Dataset entries
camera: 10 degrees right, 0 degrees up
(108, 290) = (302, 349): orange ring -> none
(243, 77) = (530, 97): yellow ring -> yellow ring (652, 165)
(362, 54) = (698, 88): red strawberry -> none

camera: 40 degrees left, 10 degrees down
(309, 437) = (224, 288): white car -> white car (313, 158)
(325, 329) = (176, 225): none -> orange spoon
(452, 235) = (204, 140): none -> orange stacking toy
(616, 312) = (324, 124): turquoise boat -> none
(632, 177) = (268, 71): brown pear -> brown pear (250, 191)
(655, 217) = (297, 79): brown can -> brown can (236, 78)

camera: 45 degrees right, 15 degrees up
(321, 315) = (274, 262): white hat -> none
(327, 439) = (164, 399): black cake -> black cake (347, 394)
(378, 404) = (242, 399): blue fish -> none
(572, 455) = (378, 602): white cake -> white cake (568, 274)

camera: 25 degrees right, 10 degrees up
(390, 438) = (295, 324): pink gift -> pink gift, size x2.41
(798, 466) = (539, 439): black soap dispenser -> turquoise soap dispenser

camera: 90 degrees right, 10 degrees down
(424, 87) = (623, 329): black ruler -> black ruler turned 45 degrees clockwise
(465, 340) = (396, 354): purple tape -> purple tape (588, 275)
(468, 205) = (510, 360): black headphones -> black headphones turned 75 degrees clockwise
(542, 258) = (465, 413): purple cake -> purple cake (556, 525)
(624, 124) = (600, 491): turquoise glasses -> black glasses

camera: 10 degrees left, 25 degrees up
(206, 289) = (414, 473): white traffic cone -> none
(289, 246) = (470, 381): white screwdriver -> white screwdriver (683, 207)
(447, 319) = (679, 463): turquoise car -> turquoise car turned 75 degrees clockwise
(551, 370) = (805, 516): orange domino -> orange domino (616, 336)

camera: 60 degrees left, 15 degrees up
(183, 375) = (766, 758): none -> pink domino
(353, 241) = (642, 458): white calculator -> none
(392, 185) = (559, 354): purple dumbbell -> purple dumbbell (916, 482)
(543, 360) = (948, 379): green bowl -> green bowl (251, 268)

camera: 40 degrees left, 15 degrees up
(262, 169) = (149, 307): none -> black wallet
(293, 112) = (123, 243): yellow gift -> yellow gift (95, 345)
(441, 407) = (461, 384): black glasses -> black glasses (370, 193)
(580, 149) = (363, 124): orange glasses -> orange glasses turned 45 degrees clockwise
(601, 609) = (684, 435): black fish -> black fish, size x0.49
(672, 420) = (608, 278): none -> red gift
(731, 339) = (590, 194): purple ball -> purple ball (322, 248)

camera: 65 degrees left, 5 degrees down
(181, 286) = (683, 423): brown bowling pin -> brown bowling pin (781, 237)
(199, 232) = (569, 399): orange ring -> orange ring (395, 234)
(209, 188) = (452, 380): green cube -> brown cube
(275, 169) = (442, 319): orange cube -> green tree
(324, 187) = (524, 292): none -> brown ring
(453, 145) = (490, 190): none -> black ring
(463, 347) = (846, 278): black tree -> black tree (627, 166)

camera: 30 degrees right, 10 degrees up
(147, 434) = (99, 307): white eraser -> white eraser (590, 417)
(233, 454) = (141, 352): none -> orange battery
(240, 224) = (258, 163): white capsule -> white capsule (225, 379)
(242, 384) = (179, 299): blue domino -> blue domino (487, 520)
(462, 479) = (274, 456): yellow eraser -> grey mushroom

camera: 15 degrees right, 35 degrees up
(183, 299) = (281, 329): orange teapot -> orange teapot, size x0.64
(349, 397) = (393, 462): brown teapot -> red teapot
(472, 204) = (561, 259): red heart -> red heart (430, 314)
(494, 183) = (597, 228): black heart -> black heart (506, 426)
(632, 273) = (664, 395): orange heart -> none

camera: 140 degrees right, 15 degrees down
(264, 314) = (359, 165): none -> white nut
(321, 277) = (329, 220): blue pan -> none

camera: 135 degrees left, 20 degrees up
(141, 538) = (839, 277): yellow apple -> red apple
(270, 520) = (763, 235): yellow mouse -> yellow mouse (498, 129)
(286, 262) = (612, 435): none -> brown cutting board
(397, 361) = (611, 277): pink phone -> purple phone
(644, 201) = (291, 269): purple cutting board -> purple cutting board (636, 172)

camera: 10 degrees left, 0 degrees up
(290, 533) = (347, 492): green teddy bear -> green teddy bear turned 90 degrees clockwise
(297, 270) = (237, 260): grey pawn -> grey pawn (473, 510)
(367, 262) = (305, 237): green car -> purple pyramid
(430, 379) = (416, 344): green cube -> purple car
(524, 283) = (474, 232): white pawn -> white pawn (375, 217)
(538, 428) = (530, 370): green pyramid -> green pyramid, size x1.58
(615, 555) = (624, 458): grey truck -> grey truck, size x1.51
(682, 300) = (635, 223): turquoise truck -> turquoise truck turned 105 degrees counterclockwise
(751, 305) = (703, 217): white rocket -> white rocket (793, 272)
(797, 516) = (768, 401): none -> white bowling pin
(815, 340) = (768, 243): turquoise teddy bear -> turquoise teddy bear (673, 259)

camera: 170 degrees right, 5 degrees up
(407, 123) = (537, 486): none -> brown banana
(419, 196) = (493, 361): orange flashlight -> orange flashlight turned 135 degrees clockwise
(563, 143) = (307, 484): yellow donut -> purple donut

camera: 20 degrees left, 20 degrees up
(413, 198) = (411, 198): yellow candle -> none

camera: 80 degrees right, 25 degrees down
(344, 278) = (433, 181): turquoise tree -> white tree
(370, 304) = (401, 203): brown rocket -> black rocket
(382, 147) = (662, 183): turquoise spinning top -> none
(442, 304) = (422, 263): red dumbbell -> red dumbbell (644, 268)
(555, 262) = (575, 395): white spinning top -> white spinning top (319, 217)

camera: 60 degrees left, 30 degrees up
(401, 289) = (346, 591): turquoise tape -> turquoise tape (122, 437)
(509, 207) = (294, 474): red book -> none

Your objective
After locating the line with "(424, 87) = (623, 329): black" above, return that line and every later line through the one with "(206, 289) = (414, 473): white", word for word and with nothing else.

Task response
(424, 87) = (623, 329): black ruler -> black ruler turned 45 degrees clockwise
(465, 340) = (396, 354): purple tape -> purple tape (588, 275)
(468, 205) = (510, 360): black headphones -> black headphones turned 75 degrees clockwise
(542, 258) = (465, 413): purple cake -> purple cake (556, 525)
(624, 124) = (600, 491): turquoise glasses -> black glasses

camera: 10 degrees left, 25 degrees up
(206, 289) = (414, 473): white traffic cone -> none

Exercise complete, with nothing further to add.